**** Exercise material

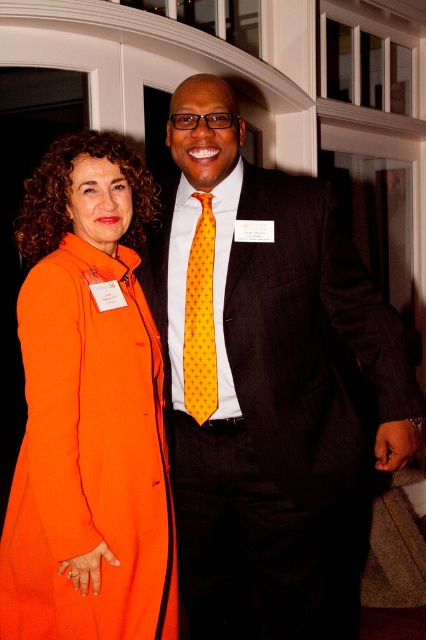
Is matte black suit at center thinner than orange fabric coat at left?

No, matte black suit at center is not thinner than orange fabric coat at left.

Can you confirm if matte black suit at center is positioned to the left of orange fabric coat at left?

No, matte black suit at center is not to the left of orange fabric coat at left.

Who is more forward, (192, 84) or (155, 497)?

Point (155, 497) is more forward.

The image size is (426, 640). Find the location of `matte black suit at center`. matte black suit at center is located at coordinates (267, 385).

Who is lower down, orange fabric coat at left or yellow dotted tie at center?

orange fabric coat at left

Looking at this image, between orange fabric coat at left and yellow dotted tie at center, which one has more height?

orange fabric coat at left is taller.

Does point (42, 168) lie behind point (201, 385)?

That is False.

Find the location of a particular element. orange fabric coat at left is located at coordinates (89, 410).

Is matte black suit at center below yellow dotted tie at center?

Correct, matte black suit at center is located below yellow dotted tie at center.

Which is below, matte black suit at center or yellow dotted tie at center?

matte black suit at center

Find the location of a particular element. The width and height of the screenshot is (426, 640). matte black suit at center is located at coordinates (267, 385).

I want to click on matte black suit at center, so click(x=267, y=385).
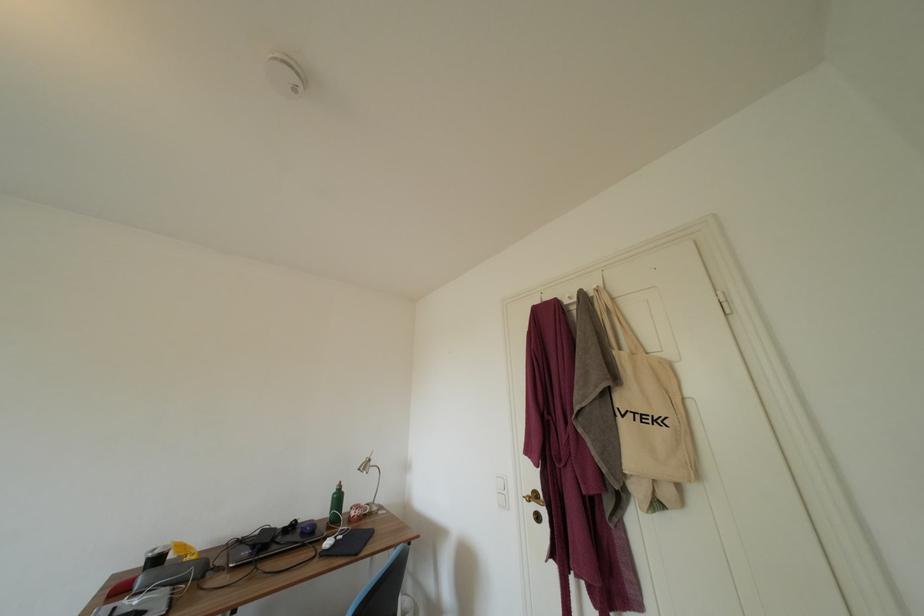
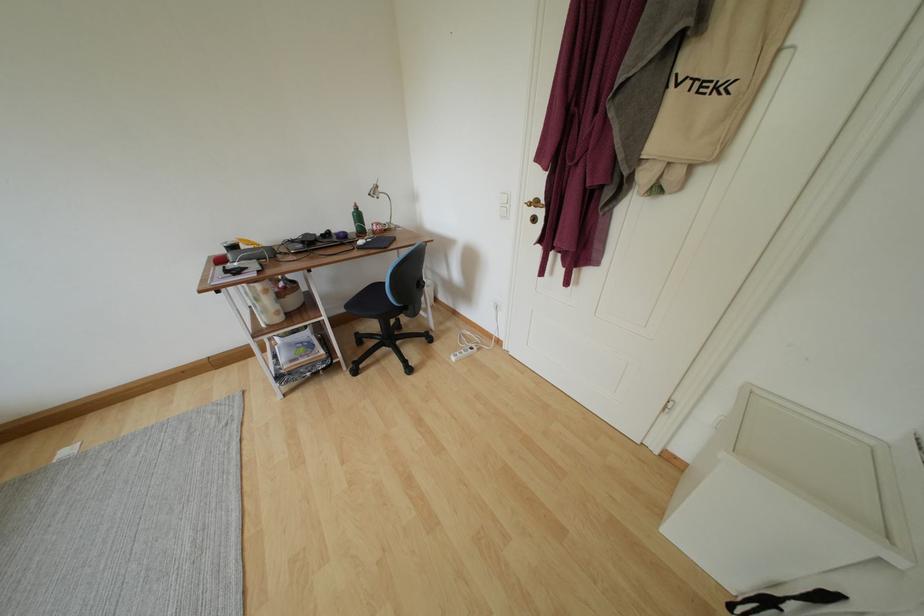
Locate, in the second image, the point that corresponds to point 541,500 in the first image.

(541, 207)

********
**** Exercise material

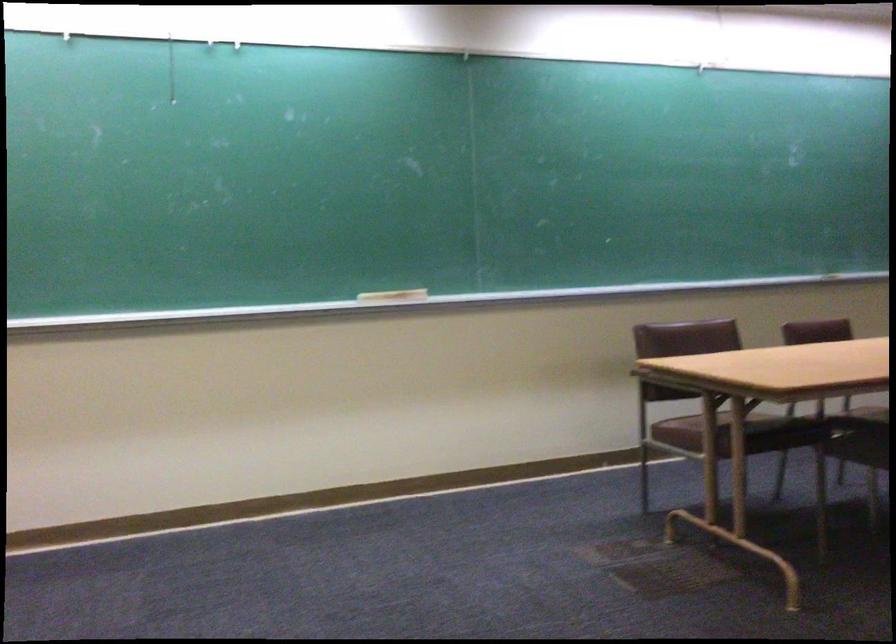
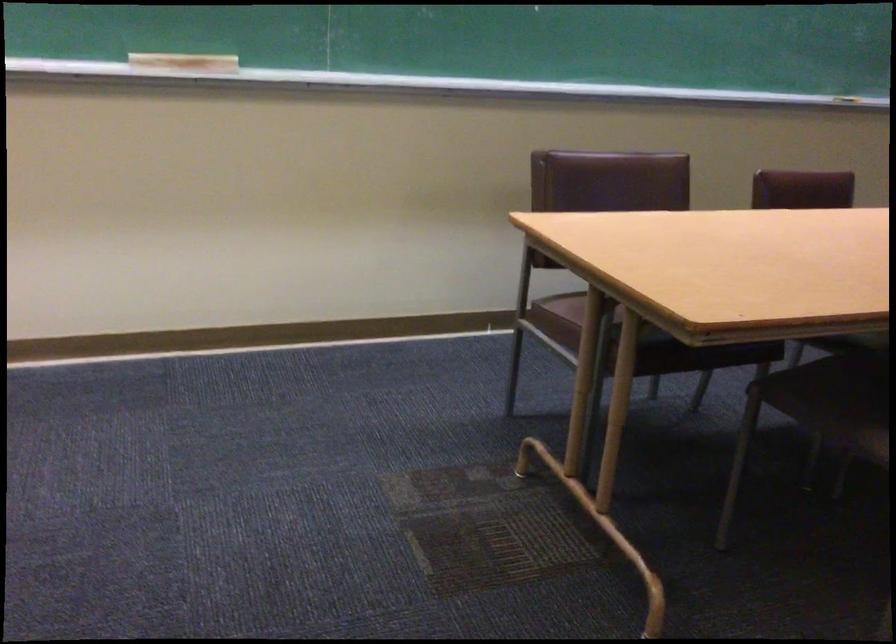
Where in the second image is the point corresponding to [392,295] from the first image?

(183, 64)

********

=== What the exercise asks ===
Report each line of the records above that contains the string "particular", matching case exactly.

=== Task result ===
Find the location of a particular element. orange fabric coat at left is located at coordinates (89, 410).
Find the location of a particular element. The width and height of the screenshot is (426, 640). matte black suit at center is located at coordinates (267, 385).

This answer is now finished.